» **Task goal**: Show each line of the material that contains the string "kern", counting only matches with the same capitalization.

» **Records for the exercise**:
......
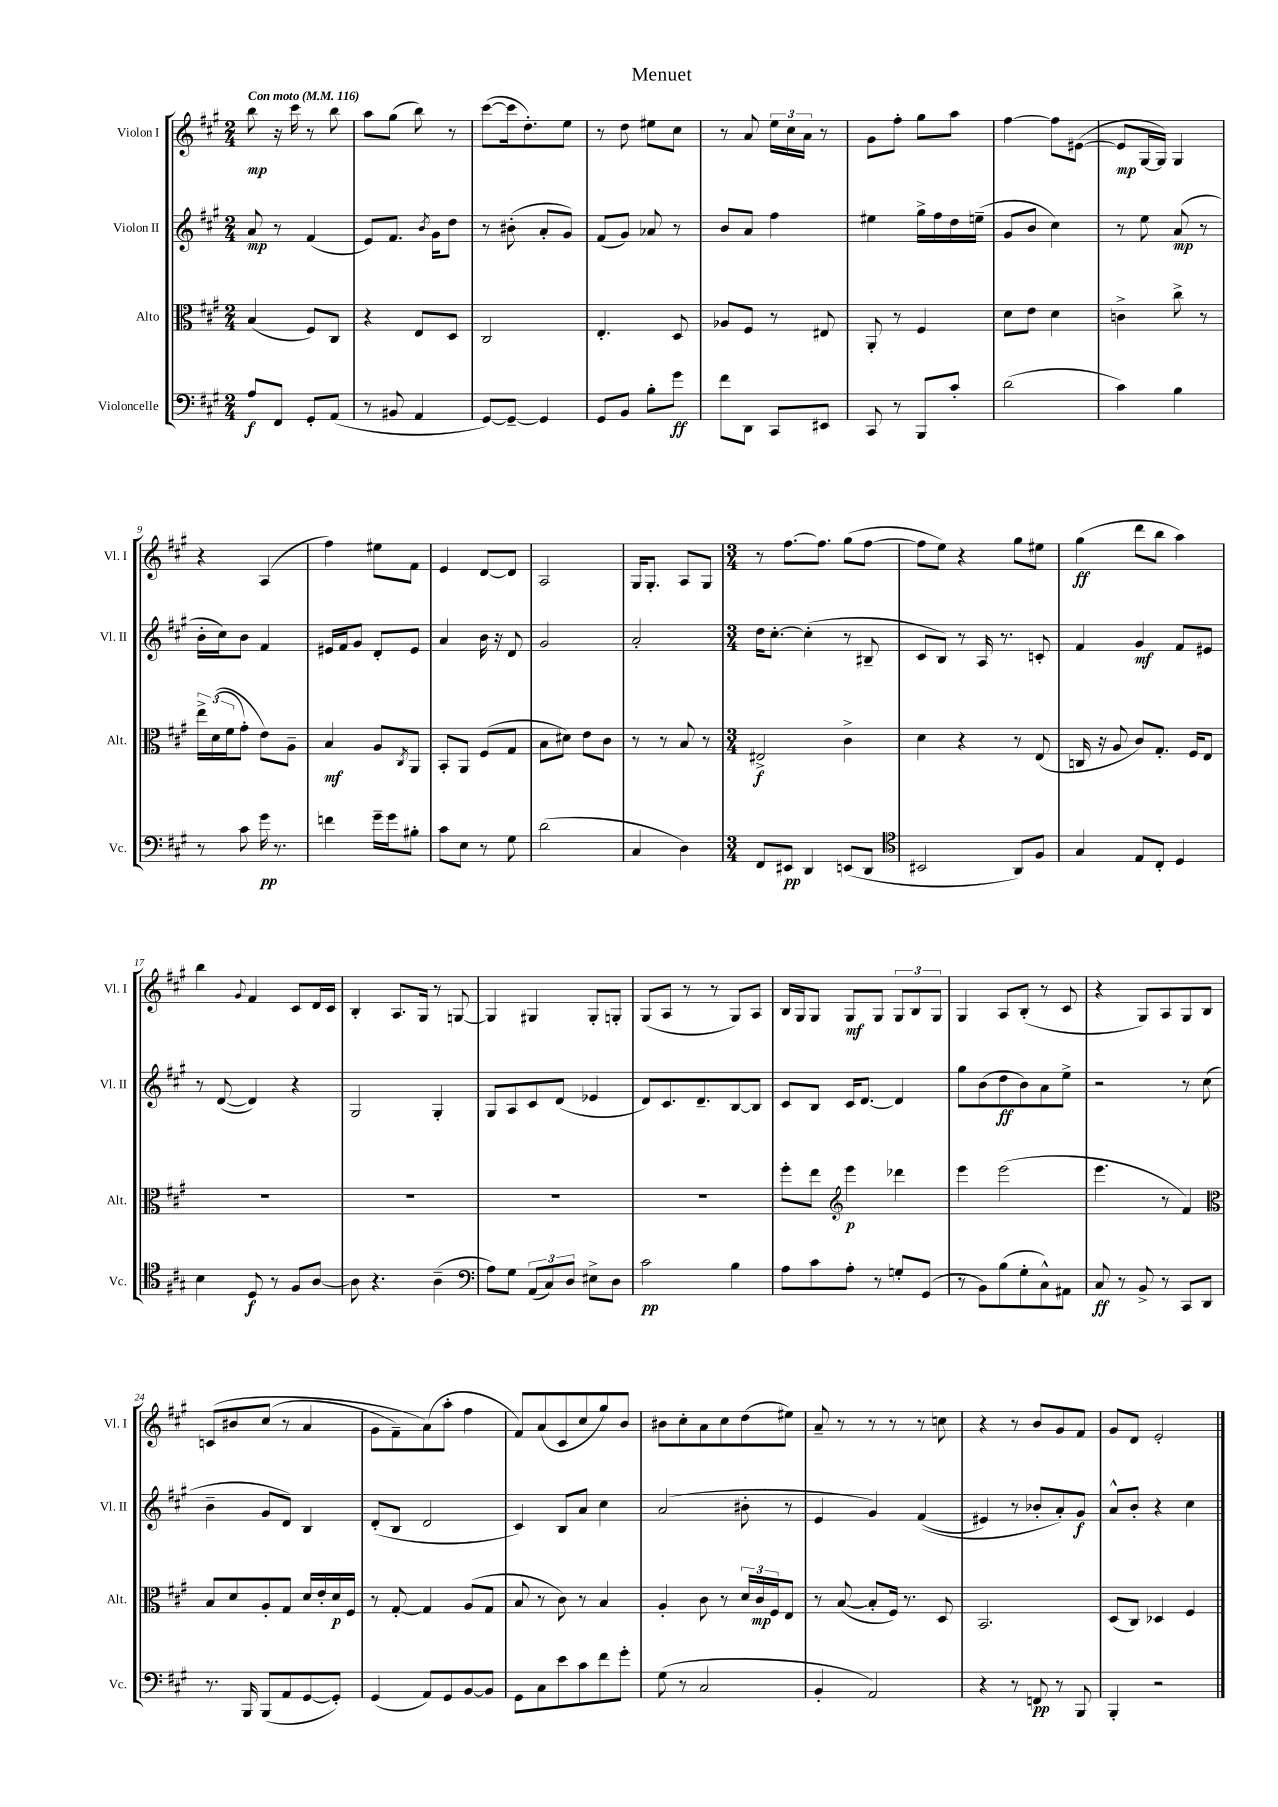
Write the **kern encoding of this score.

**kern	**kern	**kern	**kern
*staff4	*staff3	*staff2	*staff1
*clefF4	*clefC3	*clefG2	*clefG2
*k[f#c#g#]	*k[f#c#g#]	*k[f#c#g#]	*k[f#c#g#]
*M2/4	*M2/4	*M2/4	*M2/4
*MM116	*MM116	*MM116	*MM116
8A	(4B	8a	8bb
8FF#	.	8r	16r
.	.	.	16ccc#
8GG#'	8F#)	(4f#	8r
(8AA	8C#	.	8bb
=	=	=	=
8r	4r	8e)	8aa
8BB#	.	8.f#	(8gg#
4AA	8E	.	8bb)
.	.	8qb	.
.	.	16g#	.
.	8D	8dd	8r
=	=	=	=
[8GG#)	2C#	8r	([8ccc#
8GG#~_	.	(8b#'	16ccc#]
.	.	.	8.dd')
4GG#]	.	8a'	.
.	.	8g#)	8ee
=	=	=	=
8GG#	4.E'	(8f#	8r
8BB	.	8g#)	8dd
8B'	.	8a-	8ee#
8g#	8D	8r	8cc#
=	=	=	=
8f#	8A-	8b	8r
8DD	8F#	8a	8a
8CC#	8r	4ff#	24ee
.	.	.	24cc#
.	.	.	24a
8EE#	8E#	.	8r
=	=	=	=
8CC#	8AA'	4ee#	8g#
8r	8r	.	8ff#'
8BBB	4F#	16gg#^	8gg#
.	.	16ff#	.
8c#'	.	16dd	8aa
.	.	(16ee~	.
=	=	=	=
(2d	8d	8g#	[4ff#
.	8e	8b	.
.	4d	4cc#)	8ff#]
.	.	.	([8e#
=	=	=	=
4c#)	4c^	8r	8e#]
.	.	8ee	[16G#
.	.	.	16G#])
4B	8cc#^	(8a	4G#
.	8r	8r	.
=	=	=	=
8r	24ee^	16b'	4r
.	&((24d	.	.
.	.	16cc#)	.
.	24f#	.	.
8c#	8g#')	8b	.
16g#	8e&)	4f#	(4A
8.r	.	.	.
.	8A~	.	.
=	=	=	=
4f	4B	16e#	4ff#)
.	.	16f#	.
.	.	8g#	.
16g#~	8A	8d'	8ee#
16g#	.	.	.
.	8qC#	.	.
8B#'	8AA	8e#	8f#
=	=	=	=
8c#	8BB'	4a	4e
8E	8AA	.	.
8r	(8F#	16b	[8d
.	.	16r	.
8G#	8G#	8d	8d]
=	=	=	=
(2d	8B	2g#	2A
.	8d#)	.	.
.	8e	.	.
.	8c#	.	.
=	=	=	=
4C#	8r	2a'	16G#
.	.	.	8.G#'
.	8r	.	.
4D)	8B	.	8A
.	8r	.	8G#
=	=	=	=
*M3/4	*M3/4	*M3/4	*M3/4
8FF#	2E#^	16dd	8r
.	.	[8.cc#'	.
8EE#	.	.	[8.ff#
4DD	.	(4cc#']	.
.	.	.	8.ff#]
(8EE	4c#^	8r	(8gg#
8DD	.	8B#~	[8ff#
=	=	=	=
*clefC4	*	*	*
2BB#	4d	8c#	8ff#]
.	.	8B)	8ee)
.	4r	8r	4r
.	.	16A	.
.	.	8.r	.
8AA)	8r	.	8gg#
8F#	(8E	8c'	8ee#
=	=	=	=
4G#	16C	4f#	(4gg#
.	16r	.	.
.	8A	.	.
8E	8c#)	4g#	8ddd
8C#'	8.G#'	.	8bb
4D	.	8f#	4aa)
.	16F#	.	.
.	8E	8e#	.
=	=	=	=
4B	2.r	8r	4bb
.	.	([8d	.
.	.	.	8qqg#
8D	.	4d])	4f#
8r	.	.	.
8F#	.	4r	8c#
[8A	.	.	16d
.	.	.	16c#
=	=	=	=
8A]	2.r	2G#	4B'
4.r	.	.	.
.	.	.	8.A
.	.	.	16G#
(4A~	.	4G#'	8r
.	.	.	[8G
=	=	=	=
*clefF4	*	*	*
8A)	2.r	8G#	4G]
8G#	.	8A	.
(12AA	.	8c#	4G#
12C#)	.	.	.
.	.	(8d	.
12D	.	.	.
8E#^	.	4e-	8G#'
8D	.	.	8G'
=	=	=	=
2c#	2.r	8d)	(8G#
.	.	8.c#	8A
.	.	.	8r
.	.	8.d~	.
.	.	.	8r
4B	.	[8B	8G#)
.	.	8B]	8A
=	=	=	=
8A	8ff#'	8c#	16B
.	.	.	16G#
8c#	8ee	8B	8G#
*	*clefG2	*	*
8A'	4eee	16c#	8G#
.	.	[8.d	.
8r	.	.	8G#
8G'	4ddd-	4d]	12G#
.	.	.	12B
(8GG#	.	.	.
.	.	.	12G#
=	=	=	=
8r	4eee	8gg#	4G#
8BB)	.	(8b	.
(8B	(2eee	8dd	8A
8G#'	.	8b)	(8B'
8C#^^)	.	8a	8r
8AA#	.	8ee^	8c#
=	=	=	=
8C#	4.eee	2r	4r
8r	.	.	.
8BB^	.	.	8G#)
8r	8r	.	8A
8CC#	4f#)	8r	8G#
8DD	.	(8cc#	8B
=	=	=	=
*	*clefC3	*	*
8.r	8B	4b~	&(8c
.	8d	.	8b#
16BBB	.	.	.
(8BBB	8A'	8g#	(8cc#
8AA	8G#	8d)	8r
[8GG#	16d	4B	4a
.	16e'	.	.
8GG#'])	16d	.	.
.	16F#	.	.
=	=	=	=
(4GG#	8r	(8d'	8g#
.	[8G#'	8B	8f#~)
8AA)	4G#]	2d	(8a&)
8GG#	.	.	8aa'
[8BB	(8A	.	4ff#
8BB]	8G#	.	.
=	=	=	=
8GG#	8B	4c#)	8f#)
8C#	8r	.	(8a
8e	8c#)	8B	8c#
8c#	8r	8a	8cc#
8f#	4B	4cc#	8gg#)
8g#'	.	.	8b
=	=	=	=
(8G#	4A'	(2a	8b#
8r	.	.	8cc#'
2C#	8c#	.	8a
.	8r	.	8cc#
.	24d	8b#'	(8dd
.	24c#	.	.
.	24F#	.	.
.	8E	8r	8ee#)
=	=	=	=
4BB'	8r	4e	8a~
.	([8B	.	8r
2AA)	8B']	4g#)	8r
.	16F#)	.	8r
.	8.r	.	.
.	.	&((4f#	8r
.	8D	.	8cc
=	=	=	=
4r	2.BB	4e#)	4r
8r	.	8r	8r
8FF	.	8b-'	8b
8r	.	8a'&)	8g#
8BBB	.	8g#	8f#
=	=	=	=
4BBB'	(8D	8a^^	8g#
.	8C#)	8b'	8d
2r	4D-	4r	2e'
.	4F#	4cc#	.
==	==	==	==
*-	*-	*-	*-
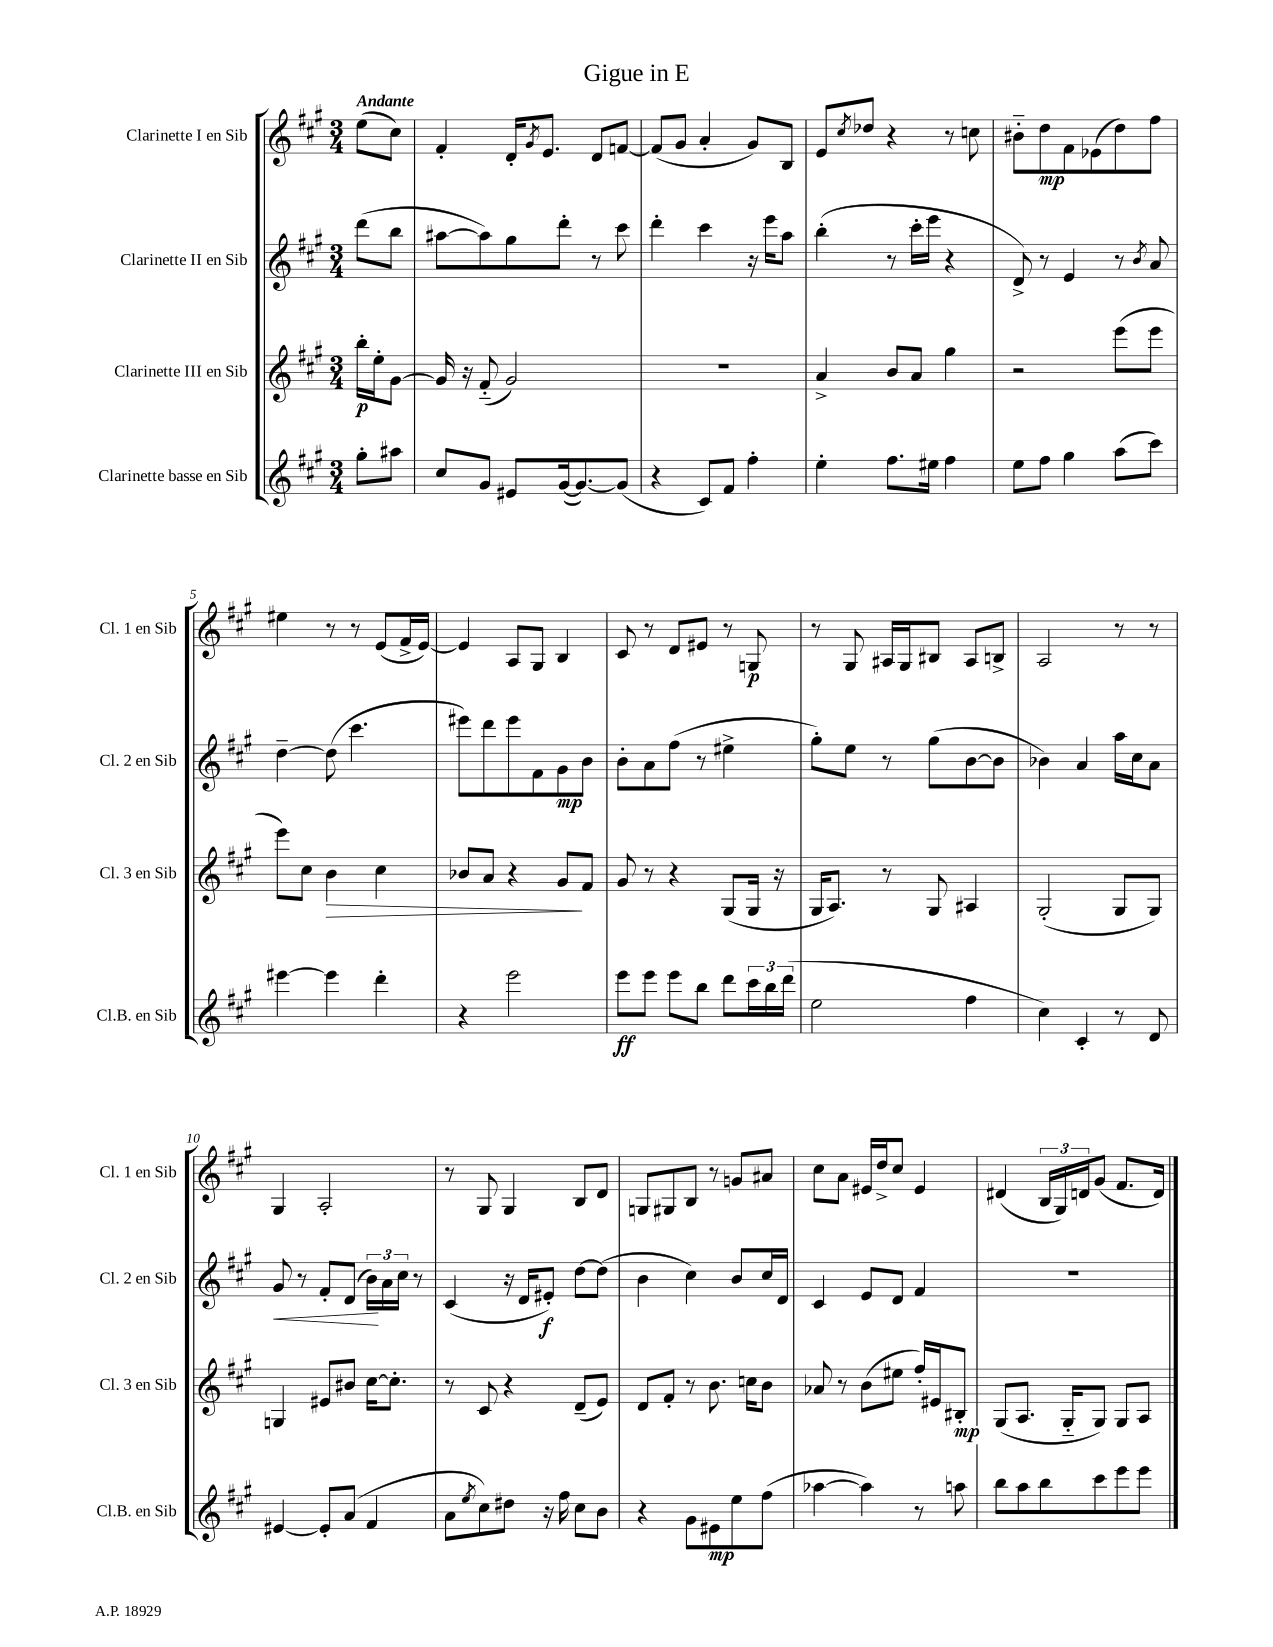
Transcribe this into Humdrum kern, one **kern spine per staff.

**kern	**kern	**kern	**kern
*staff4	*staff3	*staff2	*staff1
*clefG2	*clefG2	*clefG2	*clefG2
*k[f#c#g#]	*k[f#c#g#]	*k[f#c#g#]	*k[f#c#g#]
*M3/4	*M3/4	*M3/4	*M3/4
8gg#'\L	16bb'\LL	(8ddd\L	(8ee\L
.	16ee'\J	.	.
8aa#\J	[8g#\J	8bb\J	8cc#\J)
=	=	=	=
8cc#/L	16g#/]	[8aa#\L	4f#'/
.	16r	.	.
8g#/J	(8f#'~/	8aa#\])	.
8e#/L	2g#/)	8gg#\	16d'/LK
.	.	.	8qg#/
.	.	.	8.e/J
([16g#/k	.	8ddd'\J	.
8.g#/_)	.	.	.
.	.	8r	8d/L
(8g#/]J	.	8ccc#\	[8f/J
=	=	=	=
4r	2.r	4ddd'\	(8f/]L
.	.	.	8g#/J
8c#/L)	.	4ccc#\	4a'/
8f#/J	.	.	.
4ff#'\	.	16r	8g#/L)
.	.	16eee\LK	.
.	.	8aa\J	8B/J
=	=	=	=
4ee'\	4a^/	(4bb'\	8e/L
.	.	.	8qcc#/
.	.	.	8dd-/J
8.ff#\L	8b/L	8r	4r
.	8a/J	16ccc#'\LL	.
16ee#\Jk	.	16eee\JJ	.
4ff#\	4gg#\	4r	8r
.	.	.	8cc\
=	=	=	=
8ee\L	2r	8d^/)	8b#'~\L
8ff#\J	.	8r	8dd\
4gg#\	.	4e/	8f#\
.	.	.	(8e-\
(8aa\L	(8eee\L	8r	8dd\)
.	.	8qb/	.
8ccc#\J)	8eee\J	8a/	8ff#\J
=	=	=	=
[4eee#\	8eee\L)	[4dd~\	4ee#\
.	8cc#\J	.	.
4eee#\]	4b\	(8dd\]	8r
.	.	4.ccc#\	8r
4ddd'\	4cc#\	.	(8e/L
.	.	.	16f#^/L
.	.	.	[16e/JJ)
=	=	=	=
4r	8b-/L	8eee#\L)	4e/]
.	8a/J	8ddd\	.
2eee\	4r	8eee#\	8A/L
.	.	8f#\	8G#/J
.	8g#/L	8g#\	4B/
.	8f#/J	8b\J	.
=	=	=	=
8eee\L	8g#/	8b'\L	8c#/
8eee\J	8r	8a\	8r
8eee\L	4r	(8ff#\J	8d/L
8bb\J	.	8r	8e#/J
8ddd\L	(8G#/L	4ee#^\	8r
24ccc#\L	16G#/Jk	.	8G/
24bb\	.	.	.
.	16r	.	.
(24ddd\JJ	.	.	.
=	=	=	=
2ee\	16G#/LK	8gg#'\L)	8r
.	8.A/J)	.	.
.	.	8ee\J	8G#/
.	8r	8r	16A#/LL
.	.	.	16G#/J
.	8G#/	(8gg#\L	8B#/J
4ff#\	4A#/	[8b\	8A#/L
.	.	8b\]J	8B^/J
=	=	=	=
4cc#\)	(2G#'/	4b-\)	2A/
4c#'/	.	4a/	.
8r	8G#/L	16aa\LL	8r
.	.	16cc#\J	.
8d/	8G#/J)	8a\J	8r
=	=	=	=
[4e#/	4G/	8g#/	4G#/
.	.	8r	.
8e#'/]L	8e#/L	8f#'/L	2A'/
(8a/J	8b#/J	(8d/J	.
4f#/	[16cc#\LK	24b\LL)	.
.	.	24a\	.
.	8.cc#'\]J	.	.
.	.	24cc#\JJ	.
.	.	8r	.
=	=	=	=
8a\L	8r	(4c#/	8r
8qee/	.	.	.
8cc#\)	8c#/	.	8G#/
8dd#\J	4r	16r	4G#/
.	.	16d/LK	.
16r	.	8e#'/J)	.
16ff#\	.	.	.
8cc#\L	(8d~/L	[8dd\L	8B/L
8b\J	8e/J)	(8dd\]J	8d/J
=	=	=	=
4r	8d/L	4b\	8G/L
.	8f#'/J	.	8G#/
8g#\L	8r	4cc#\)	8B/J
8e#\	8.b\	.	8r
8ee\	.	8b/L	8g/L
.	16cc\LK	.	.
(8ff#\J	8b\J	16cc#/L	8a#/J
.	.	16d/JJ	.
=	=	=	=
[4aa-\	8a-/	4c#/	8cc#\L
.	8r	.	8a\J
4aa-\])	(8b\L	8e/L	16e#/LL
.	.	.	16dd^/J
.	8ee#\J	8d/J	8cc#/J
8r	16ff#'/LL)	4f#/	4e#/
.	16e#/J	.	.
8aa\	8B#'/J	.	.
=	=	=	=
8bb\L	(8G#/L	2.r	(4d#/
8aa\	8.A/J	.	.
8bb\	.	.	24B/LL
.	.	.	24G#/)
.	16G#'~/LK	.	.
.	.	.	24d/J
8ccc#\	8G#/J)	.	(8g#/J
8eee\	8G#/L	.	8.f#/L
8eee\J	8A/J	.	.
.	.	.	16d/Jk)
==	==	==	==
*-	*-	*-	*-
......
» **Final result**:
Write the **kern encoding of this score.
**kern	**kern	**kern	**kern
Transcribe this into Humdrum kern, one **kern spine per staff.
**kern	**kern	**kern	**kern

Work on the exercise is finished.